[Collected data entries]
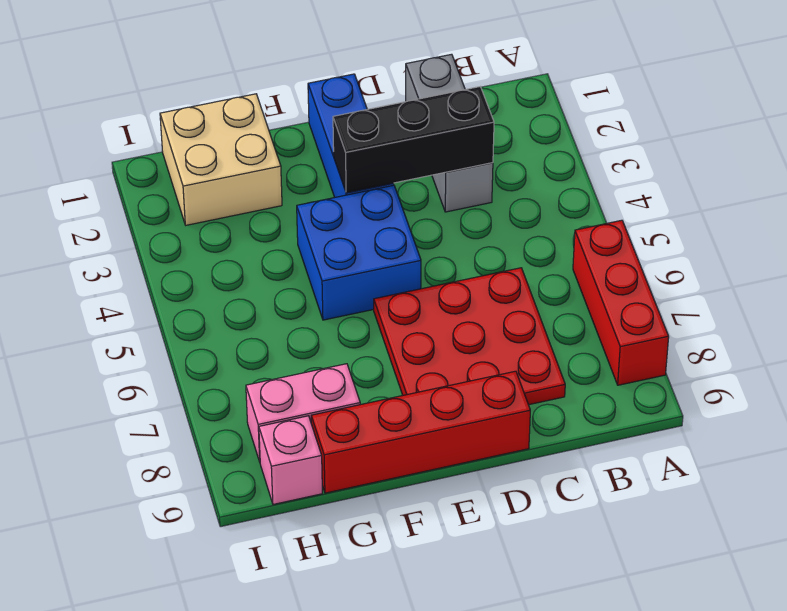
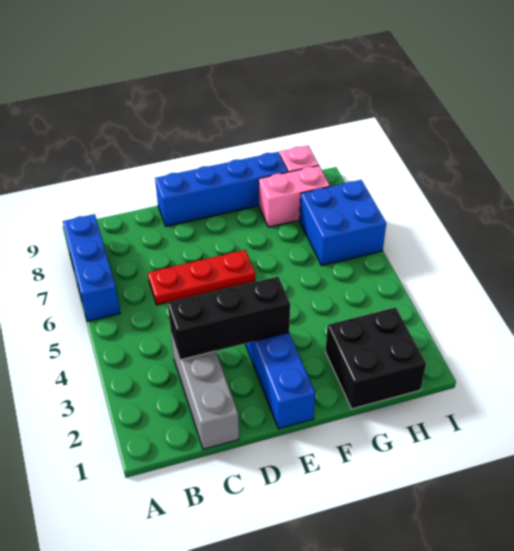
red brick A6:A8 level 1 -> blue brick A6:A8 level 1
red plate C6:E8 level 1 -> red plate C6:E6 level 1
red brick D9:G9 level 1 -> blue brick D9:G9 level 1
blue brick E4:F5 level 1 -> blue brick H6:I7 level 1
tan brick G1:H2 level 1 -> black brick G1:H2 level 1

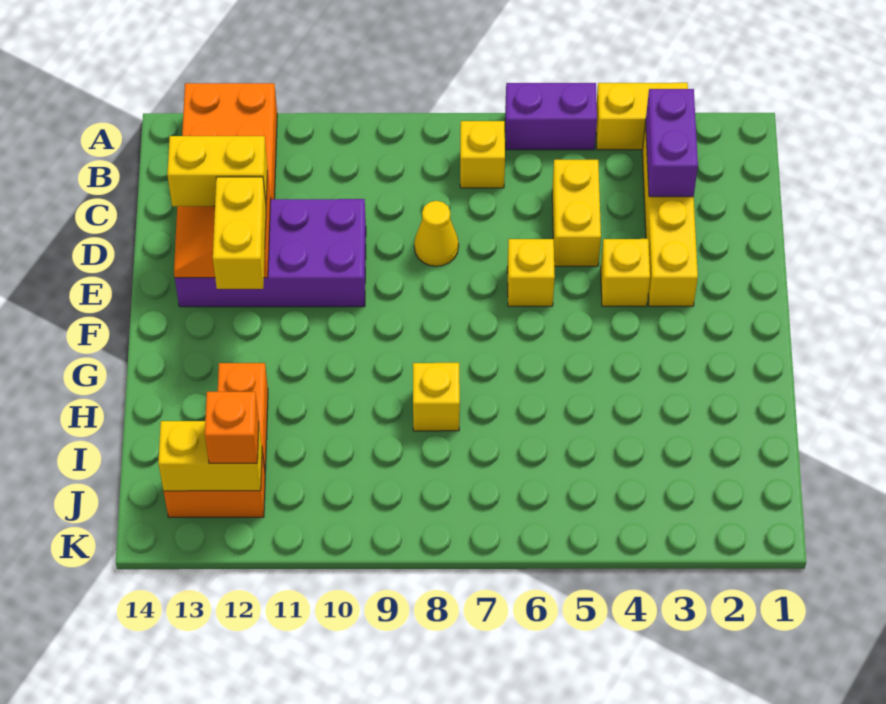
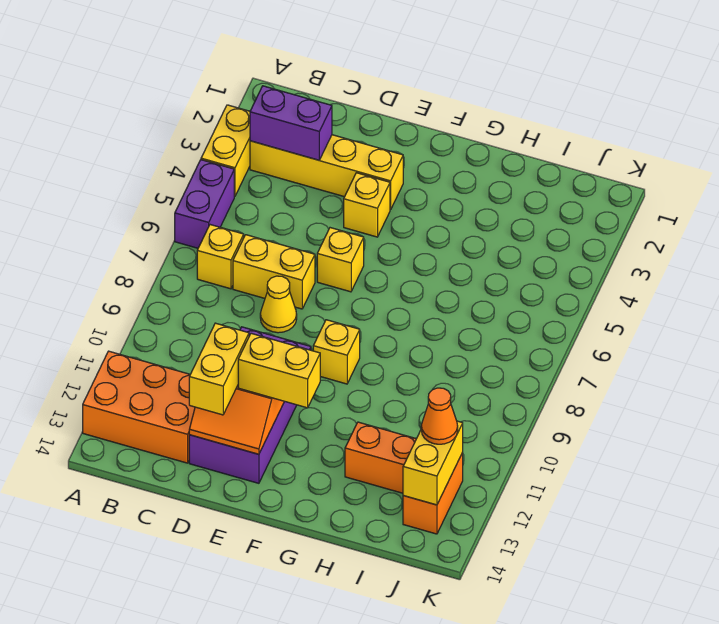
yellow brick C5:D5 level 1 -> yellow brick C7:D7 level 1
yellow brick H8 level 1 -> yellow brick F9 level 1
orange brick J12 level 3 -> orange cone J12 level 3

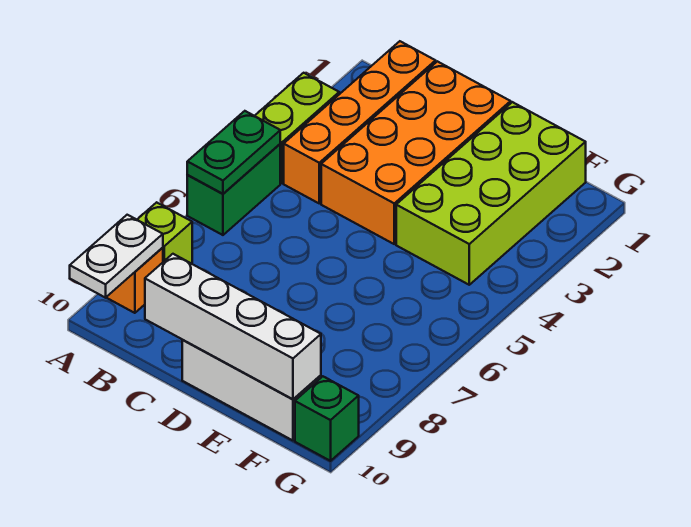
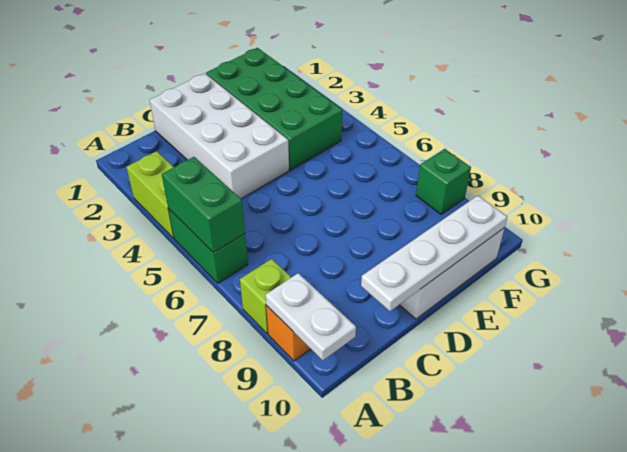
green plate A5:A6 level 2 -> green brick A5:A6 level 2
orange brick B1:B4 level 1 -> none
orange brick C1:D4 level 1 -> white brick C1:D4 level 1
white brick C10:F10 level 2 -> white plate C10:F10 level 2
lime brick E1:F4 level 1 -> green brick E1:F4 level 1
green brick G10 level 1 -> green brick G8 level 1

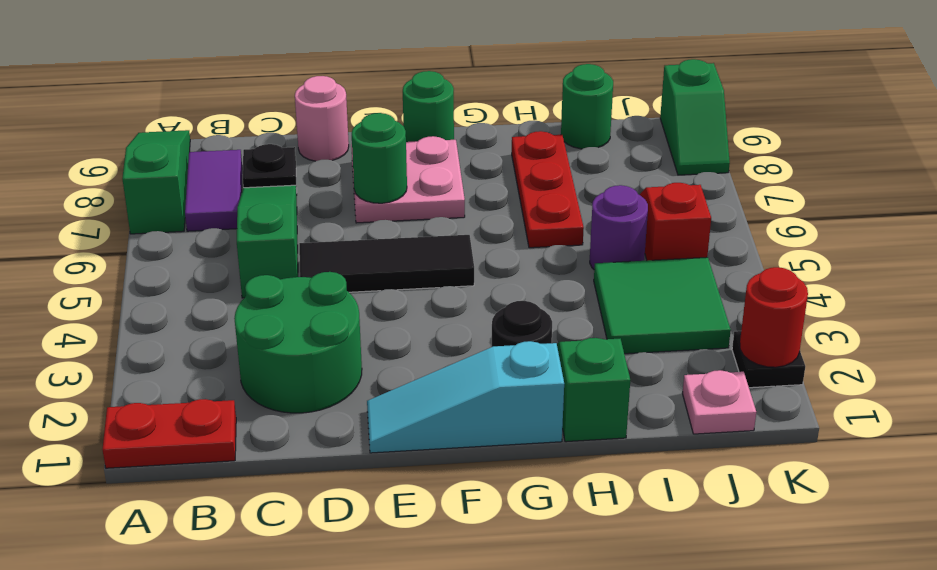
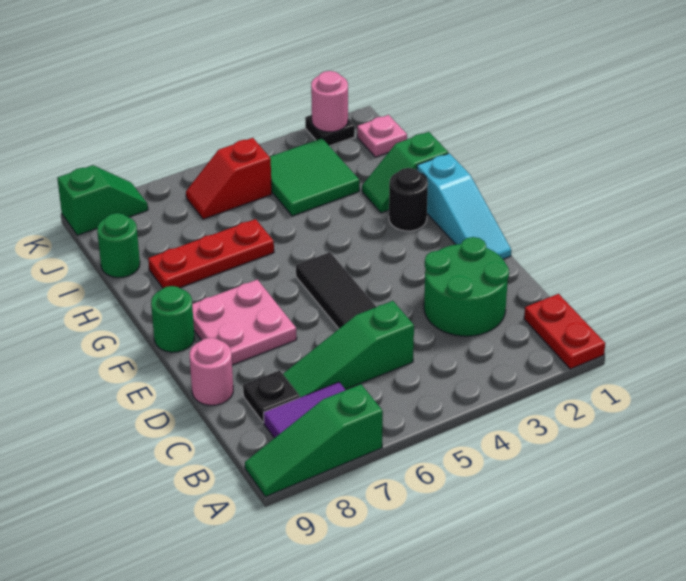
green round brick E7 level 2 -> none
purple round brick I5 level 1 -> none
red round brick K2 level 2 -> pink round brick K2 level 2

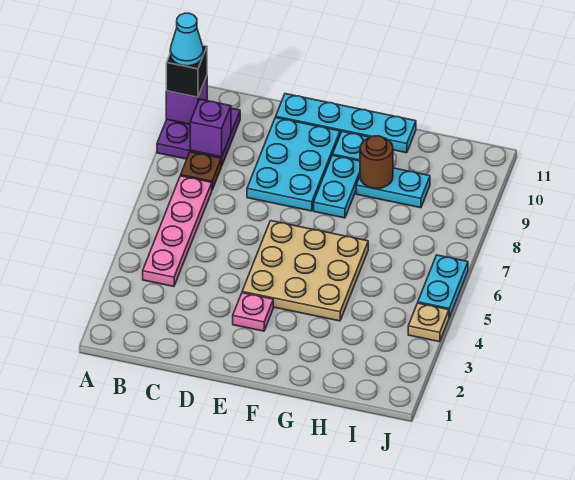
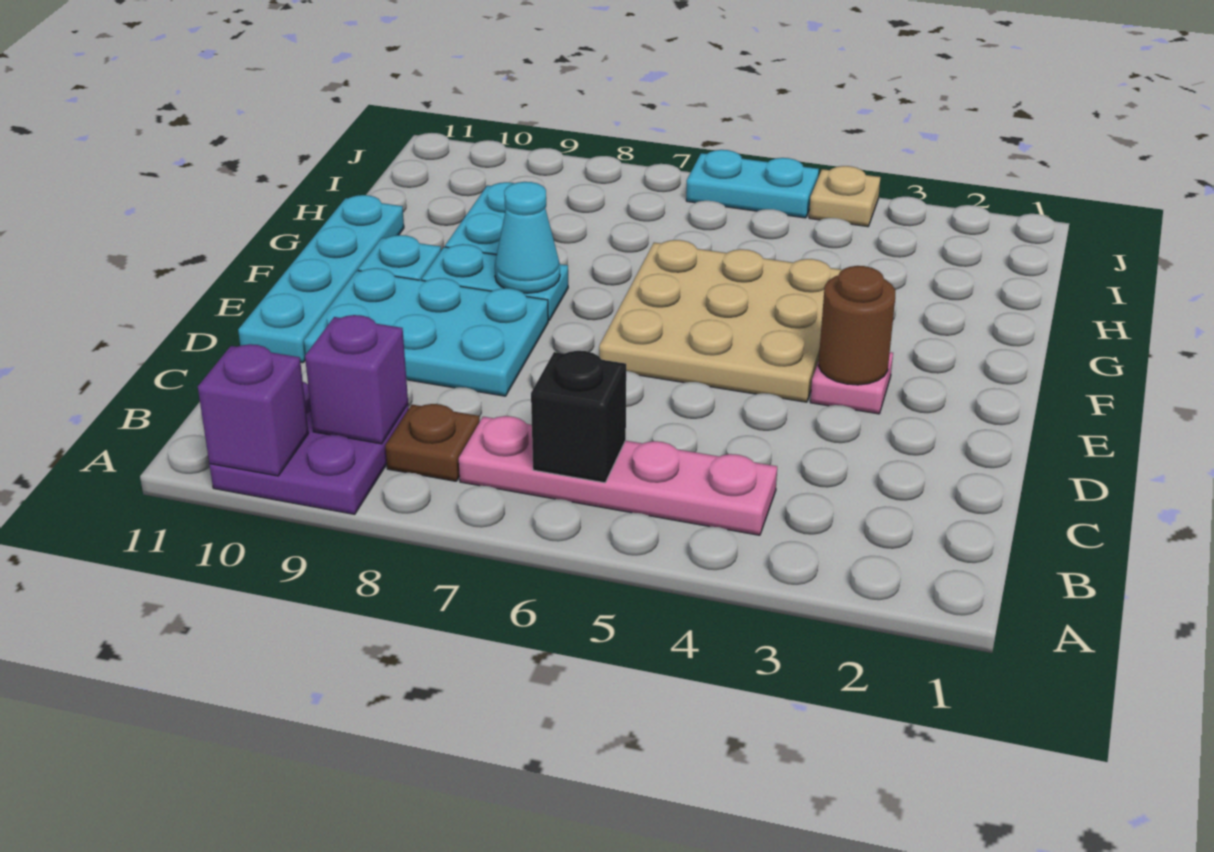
black brick A10 level 3 -> black brick B6 level 2
cyan cone A10 level 4 -> cyan cone F8 level 2
brown round brick G9 level 2 -> brown round brick E3 level 2

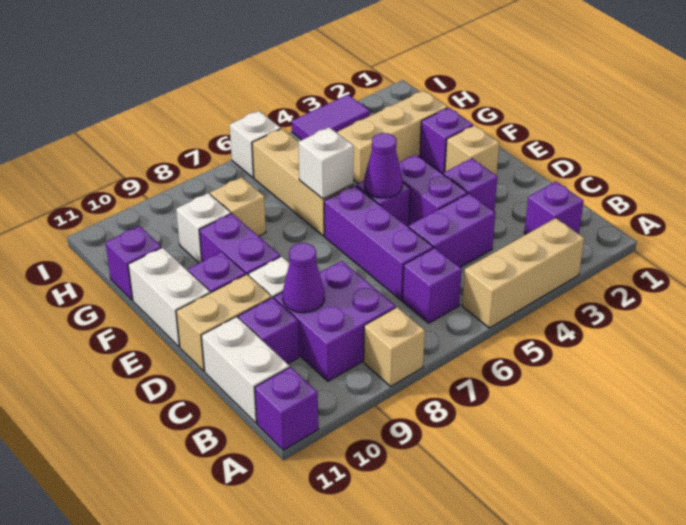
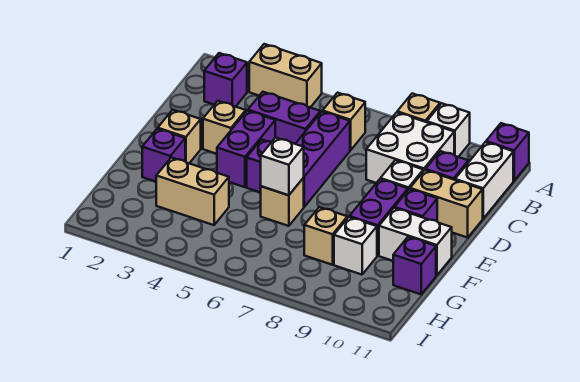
tan brick A3:A5 level 1 -> tan brick A3:A4 level 1
purple brick B6 level 1 -> tan brick B6 level 1
purple brick B8:C9 level 1 -> white brick B8:C9 level 1
purple cone C9 level 2 -> none
purple brick D3 level 1 -> tan brick D3 level 1
purple cone E5 level 2 -> none
white brick E11:F11 level 1 -> white brick F10:F11 level 1
tan brick F6:H6 level 1 -> tan brick F6 level 1
tan brick G2:G4 level 1 -> tan brick G3:G4 level 1
purple tile I3:I4 level 1 -> none
white brick I6 level 1 -> white brick A9 level 1

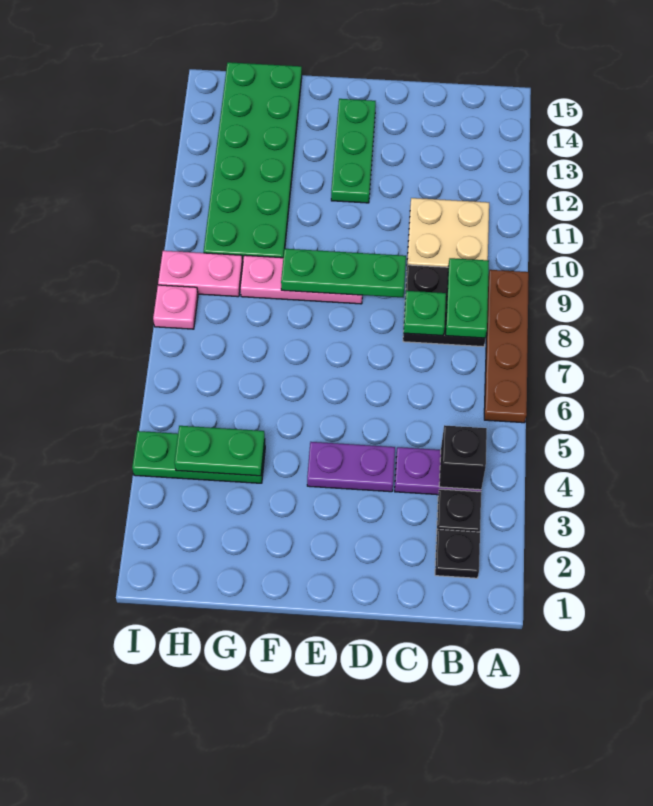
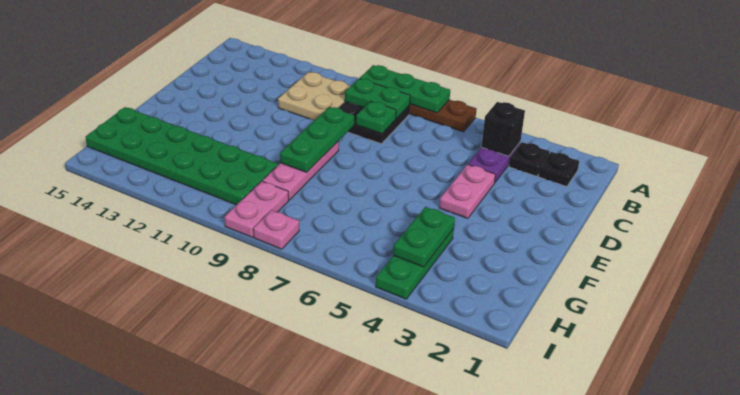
purple plate D4:E4 level 1 -> pink plate D4:E4 level 1
green plate E12:E14 level 1 -> green plate A7:A9 level 2

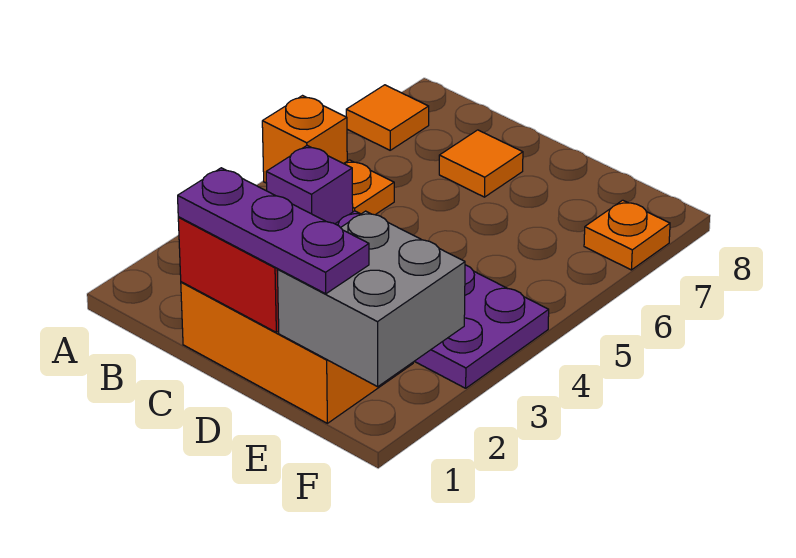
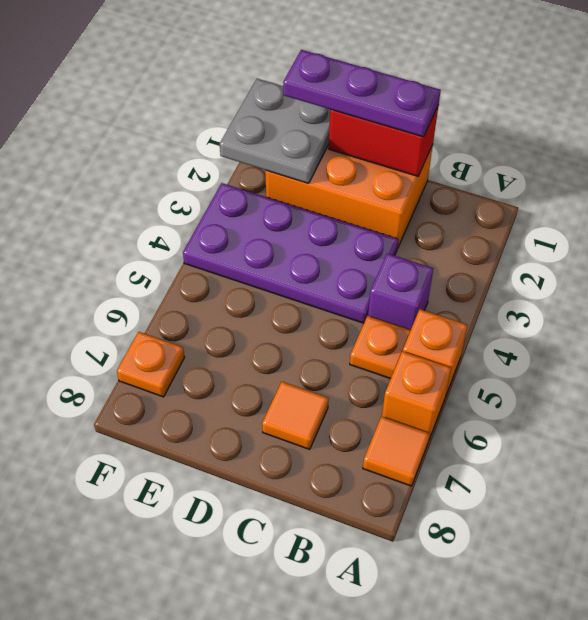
none -> orange brick A6 level 1
grey brick E1:F2 level 2 -> grey plate E1:F2 level 2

▸ Task instructions
A single number is expected: the count of lines in the entries that carry the string "none".

▸ Task output
7